▶ Data
>>>

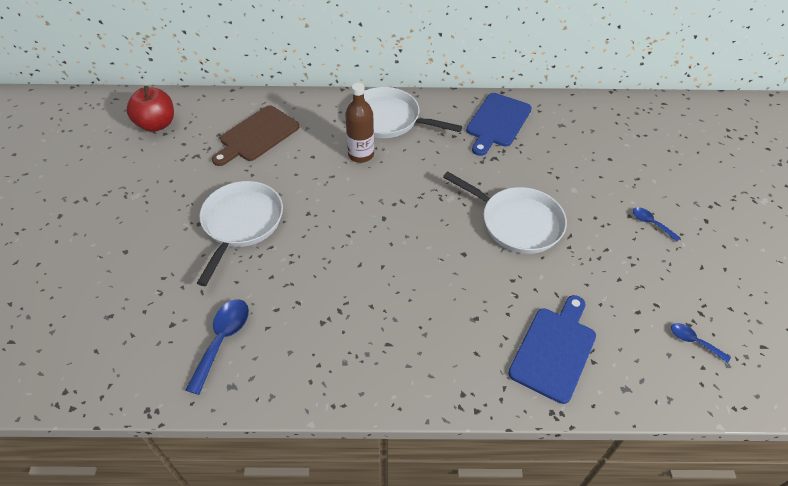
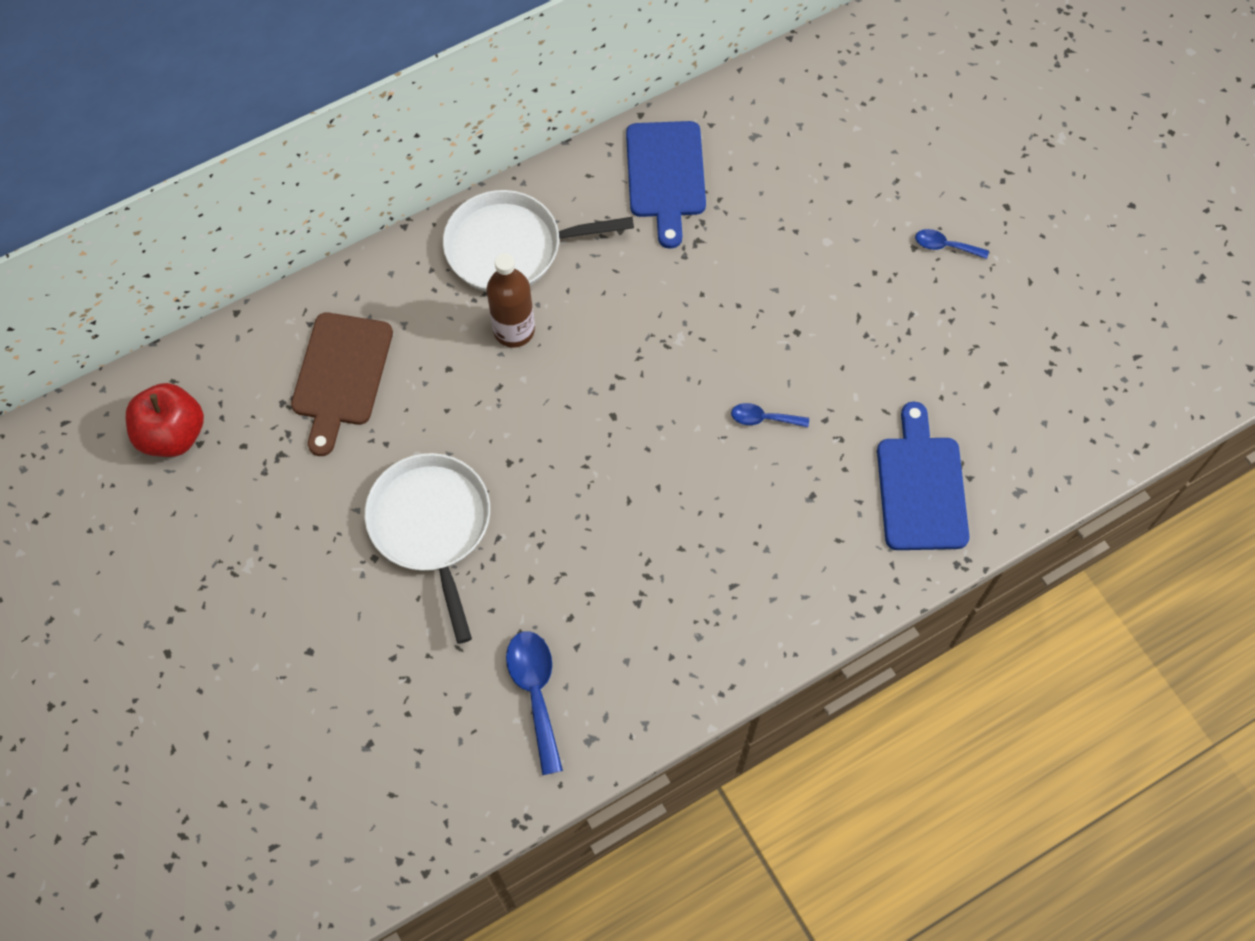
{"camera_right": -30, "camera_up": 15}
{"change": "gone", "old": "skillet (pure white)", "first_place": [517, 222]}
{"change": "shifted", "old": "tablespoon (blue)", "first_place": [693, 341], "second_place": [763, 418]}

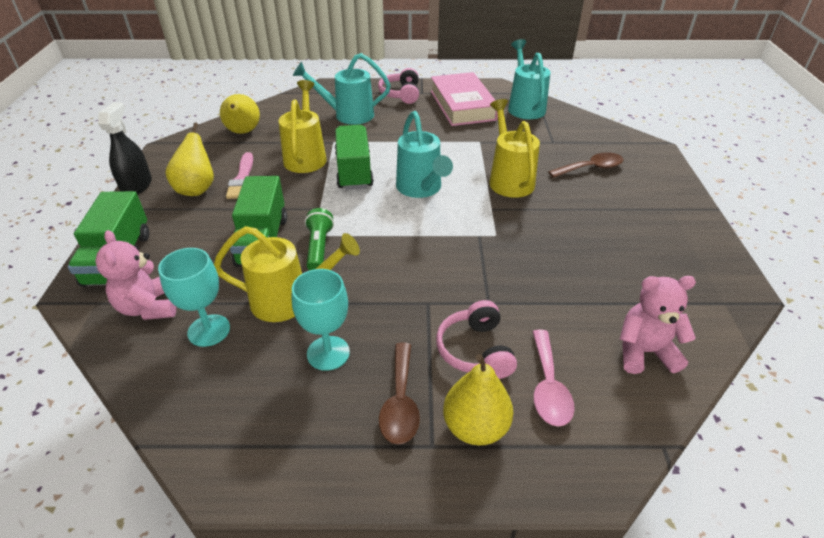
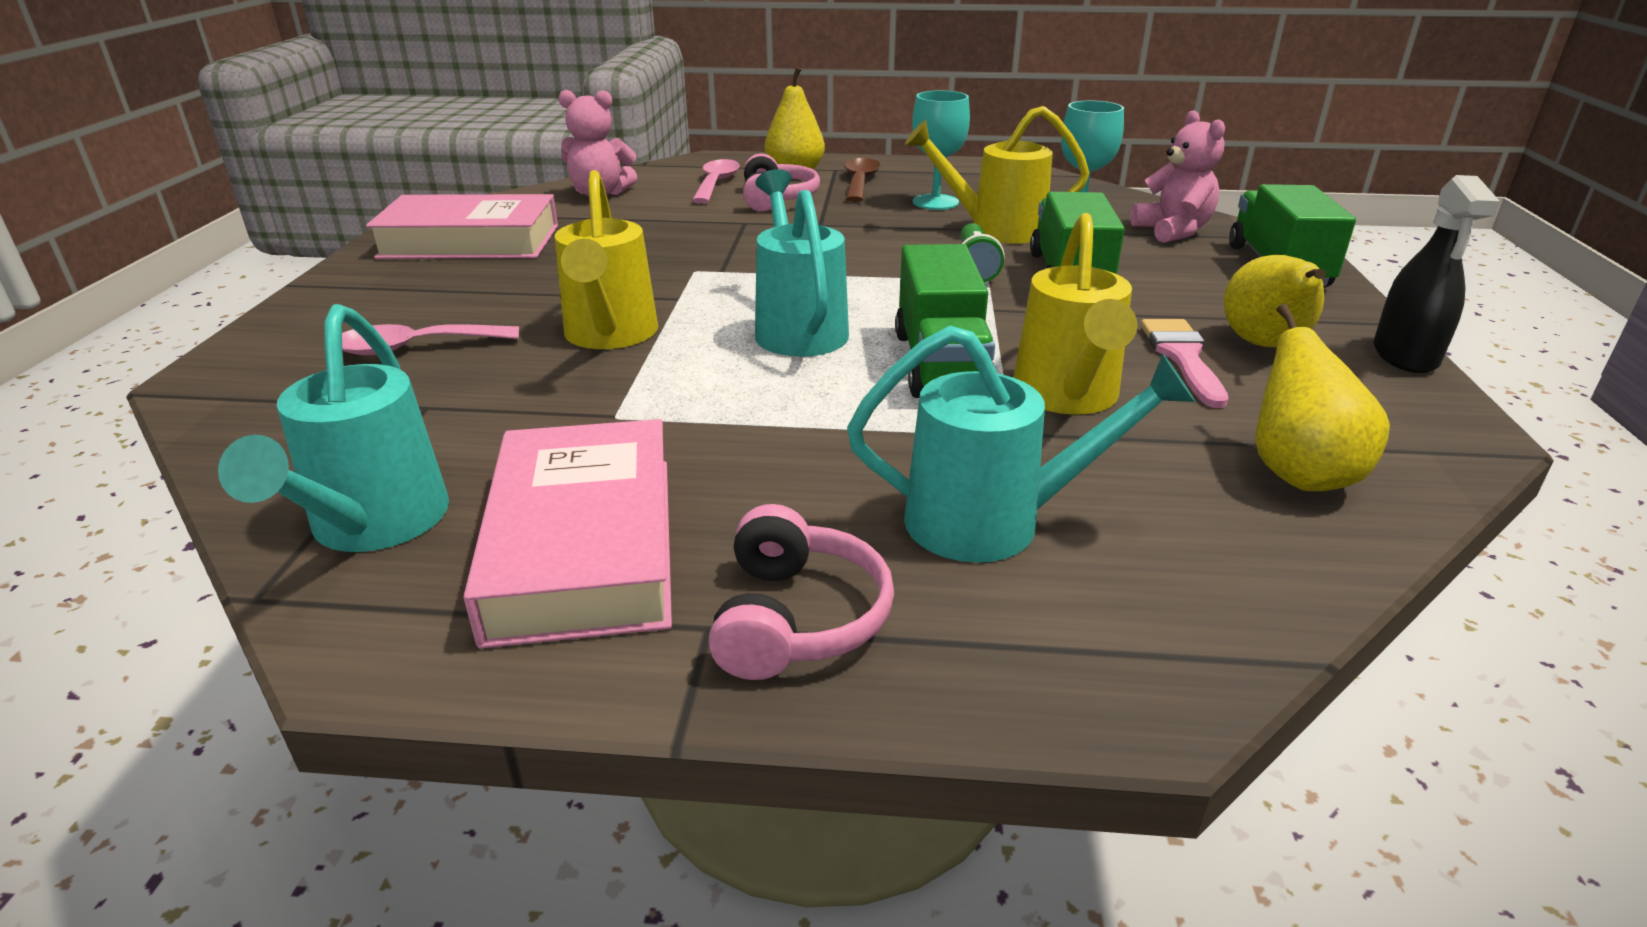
{"camera_right": -175, "camera_up": -10}
{"change": "repainted", "old": "tablespoon (dark brown)", "new": "tablespoon (pink)", "first_place": [591, 168], "second_place": [415, 348]}
{"change": "new", "new": "book (pink)", "second_place": [470, 241]}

<<<

▶ Problem
Copy each entry above exactly; drop the pictures.

▶ Task solution
{"camera_right": -30, "camera_up": 15}
{"change": "gone", "old": "skillet (pure white)", "first_place": [517, 222]}
{"change": "shifted", "old": "tablespoon (blue)", "first_place": [693, 341], "second_place": [763, 418]}

{"camera_right": -175, "camera_up": -10}
{"change": "repainted", "old": "tablespoon (dark brown)", "new": "tablespoon (pink)", "first_place": [591, 168], "second_place": [415, 348]}
{"change": "new", "new": "book (pink)", "second_place": [470, 241]}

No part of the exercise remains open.